AIM OF THE EXERCISE
Repeat the entries exactly but omit the pictures.

(Beginning of EXERCISE INPUTS)

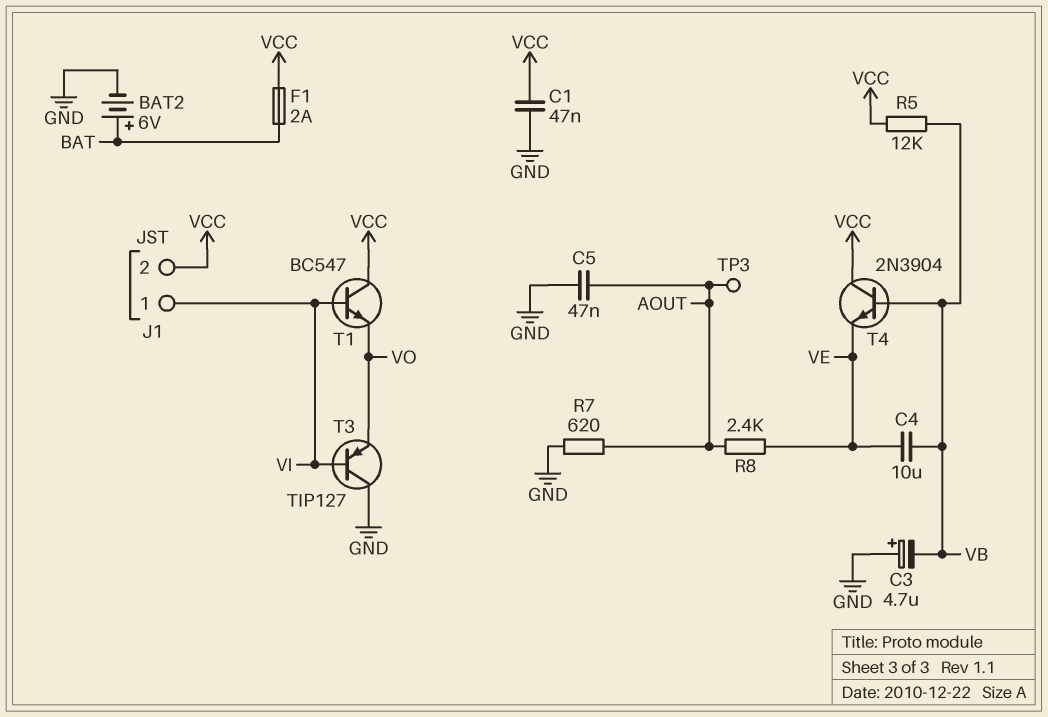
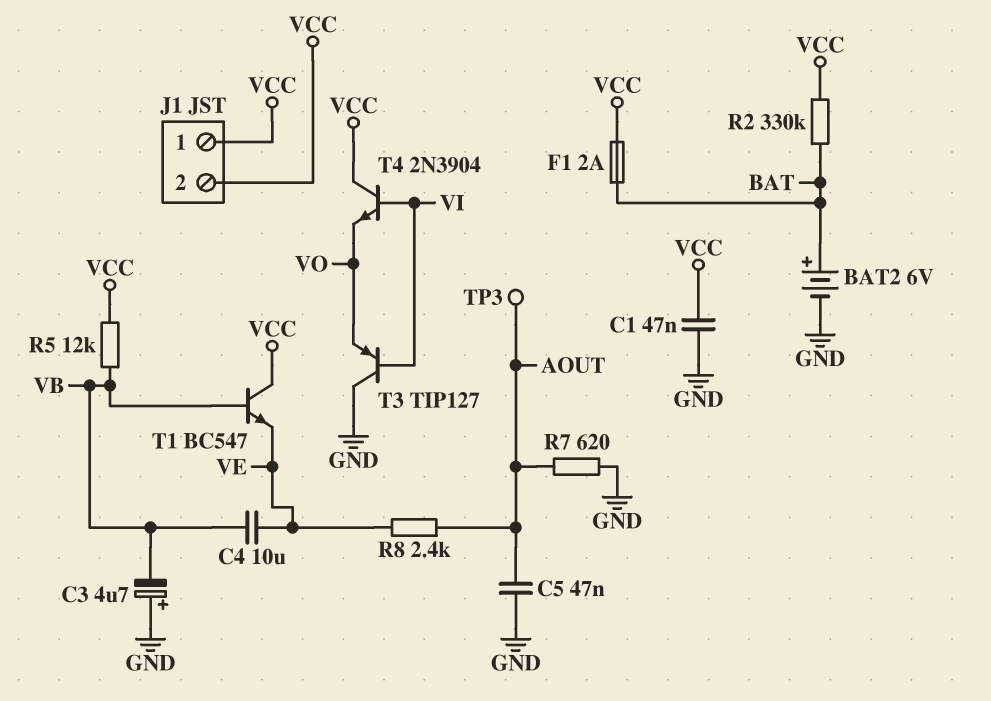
J1 pin 1: VI -> VCC
R2: none -> 330k (BAT, VCC)
T1: NPN BC547 (B VI, C VCC, E VO) -> NPN BC547 (B VB, C VCC, E VE)
T4: NPN 2N3904 (B VB, C VCC, E VE) -> NPN 2N3904 (B VI, C VCC, E VO)

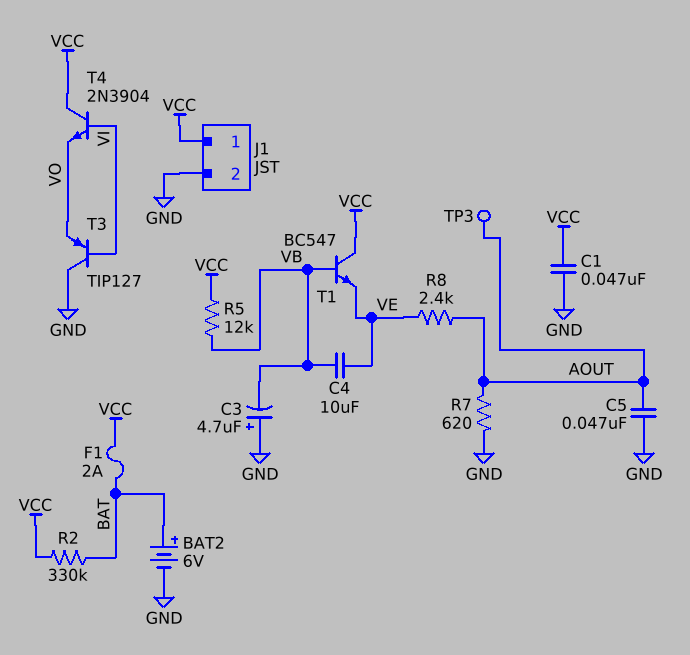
J1 pin 2: VCC -> GND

(End of EXERCISE INPUTS)

RESPONSE TO THIS EXERCISE
J1 pin 1: VI -> VCC
R2: none -> 330k (BAT, VCC)
T1: NPN BC547 (B VI, C VCC, E VO) -> NPN BC547 (B VB, C VCC, E VE)
T4: NPN 2N3904 (B VB, C VCC, E VE) -> NPN 2N3904 (B VI, C VCC, E VO)

J1 pin 2: VCC -> GND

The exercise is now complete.